▶ Problem to solve: Return only those lines of the listing in which "wallet" appears.
__________________________________________________
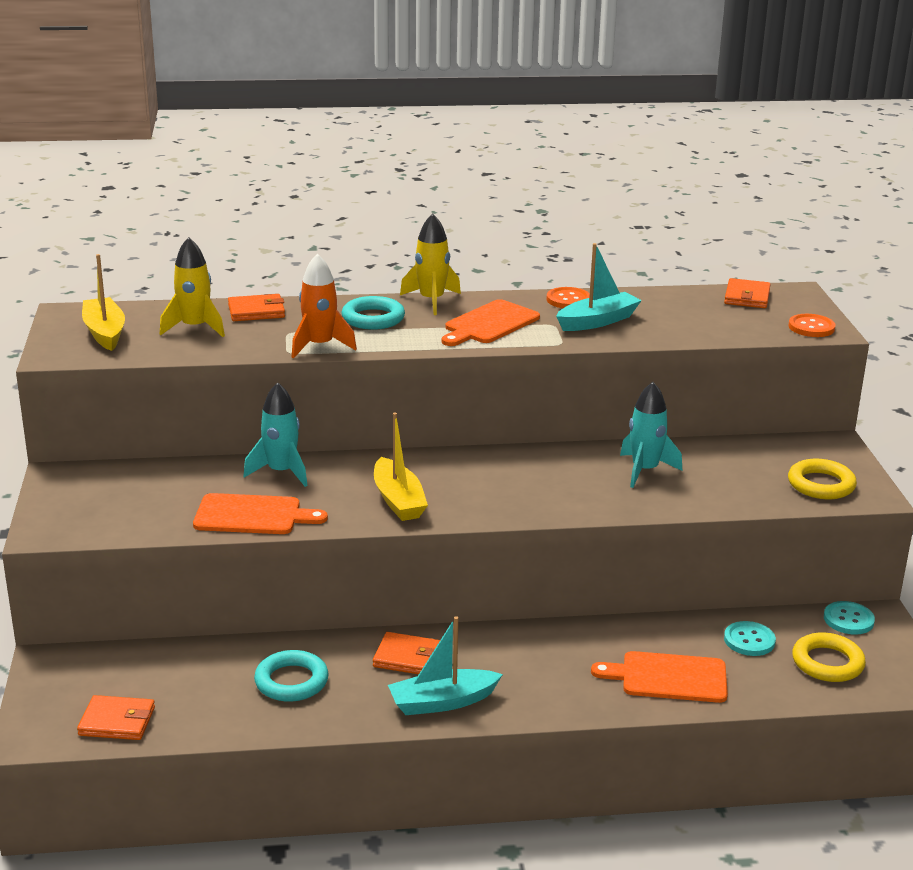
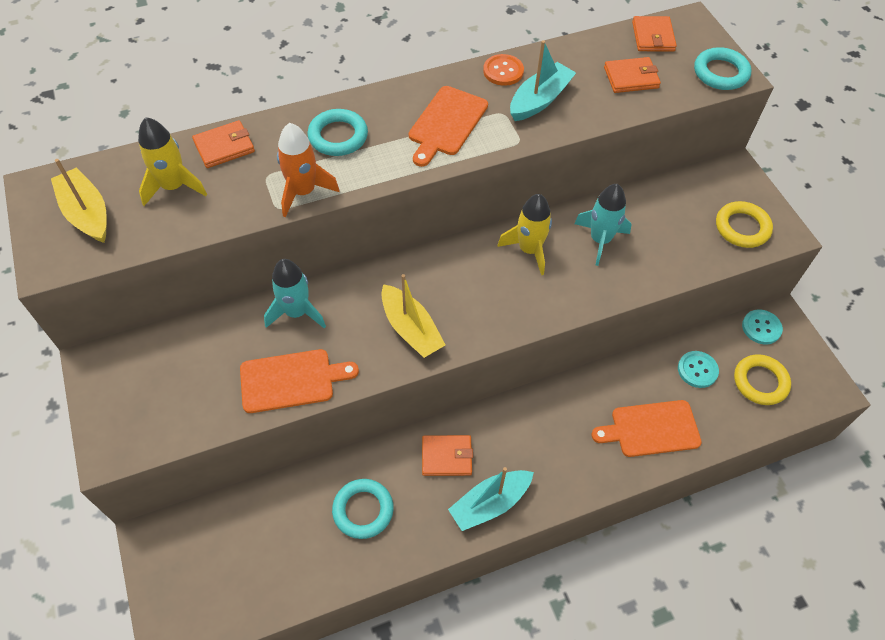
camera: 15 degrees left, 30 degrees up
orange wallet [77,695,155,740] -> orange wallet moved to [604,57,661,93]
yellow rocket [400,214,461,315] -> yellow rocket moved to [497,194,552,275]
orange button [788,314,836,337] -> turquoise ring [694,47,751,90]

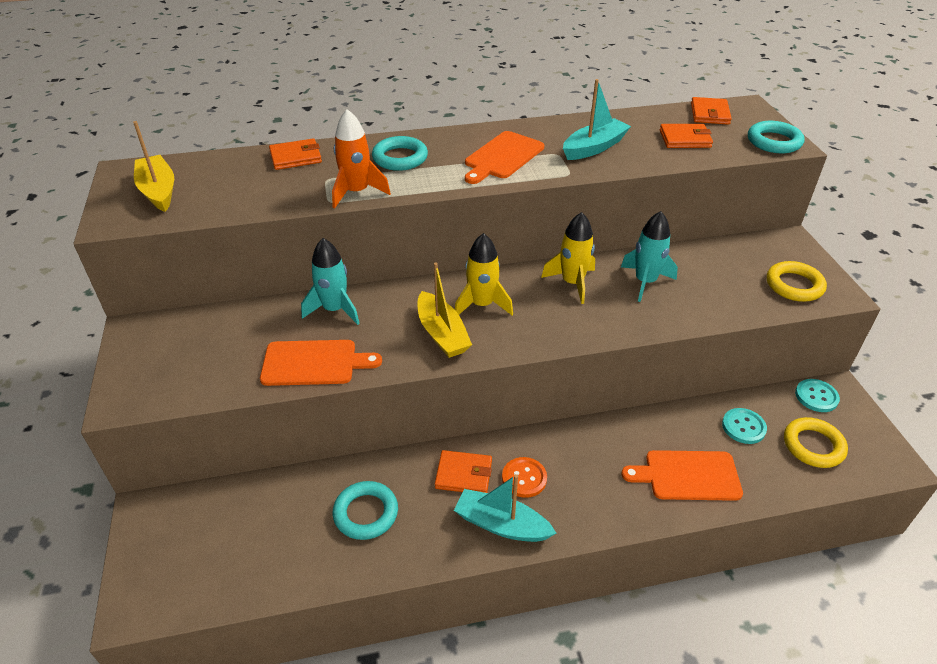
camera: 10 degrees right, 15 degrees down
yellow rocket [138,117,207,206] -> yellow rocket moved to [455,233,513,315]
turquoise boat [448,467,534,531] -> turquoise boat turned 45 degrees clockwise [454,474,556,542]
orange button [483,54,524,86] -> orange button moved to [502,457,547,498]

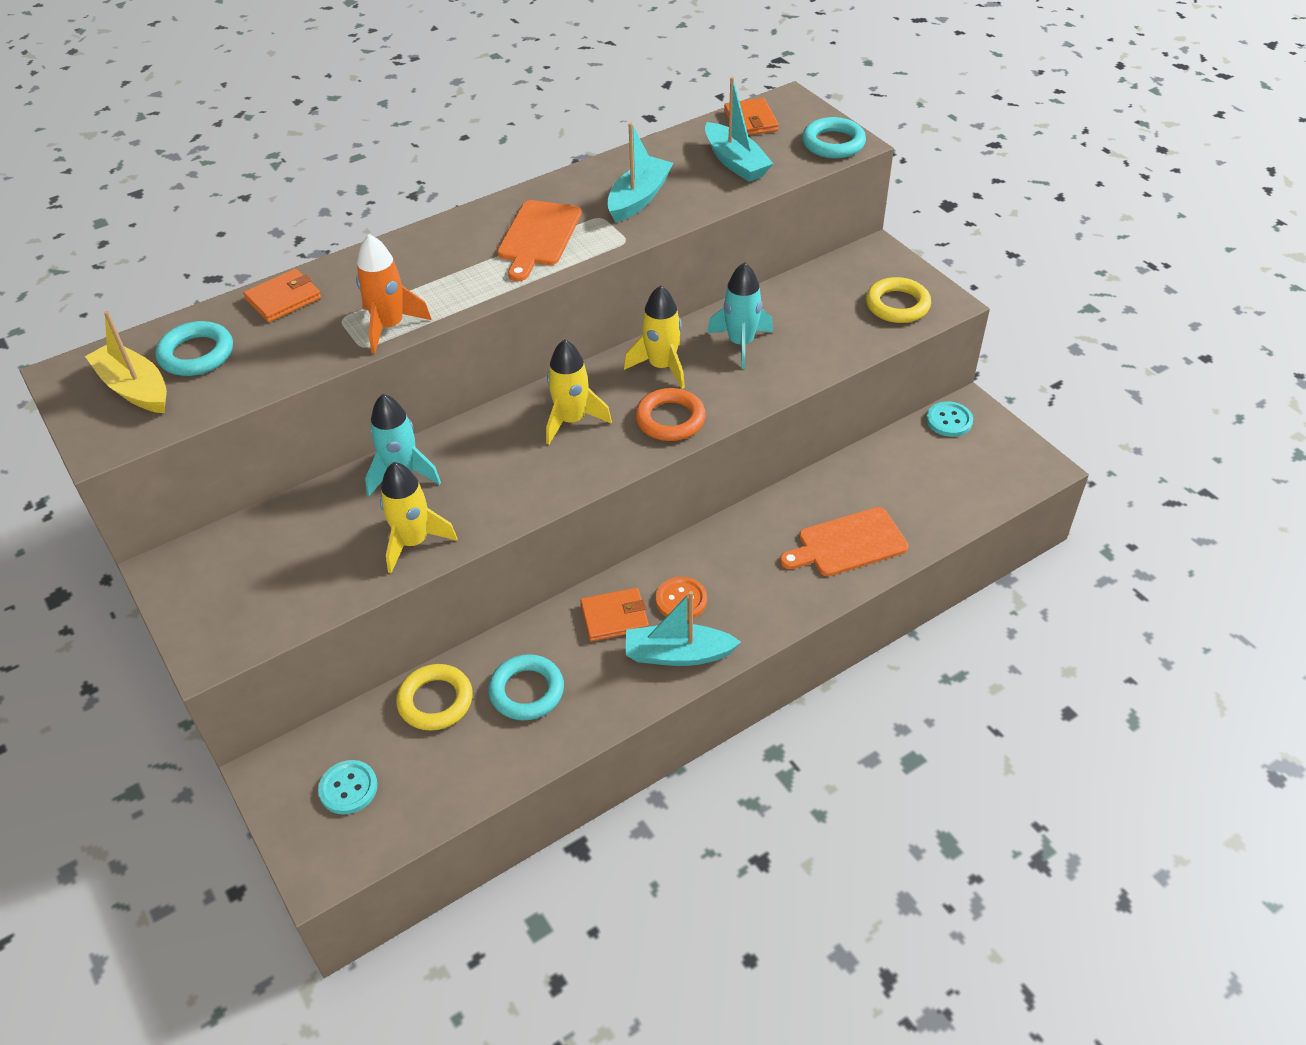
camera: 20 degrees left, 5 degrees up
orange cutting board [260,340,382,386] -> yellow rocket [380,462,457,573]
turquoise ring [372,136,428,171] -> turquoise ring moved to [155,321,233,376]
yellow boat [418,262,472,358] -> none
orange wallet [660,124,713,148] -> turquoise boat [705,77,774,182]
turquoise button [722,408,767,444] -> turquoise button moved to [318,760,378,815]
yellow ring [784,417,848,468] -> yellow ring moved to [396,664,473,731]
none -> orange ring [635,388,706,441]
__________________________________________________
▶ Result of this task:
orange wallet [77,695,155,740] -> orange wallet moved to [604,57,661,93]
orange wallet [660,124,713,148] -> turquoise boat [705,77,774,182]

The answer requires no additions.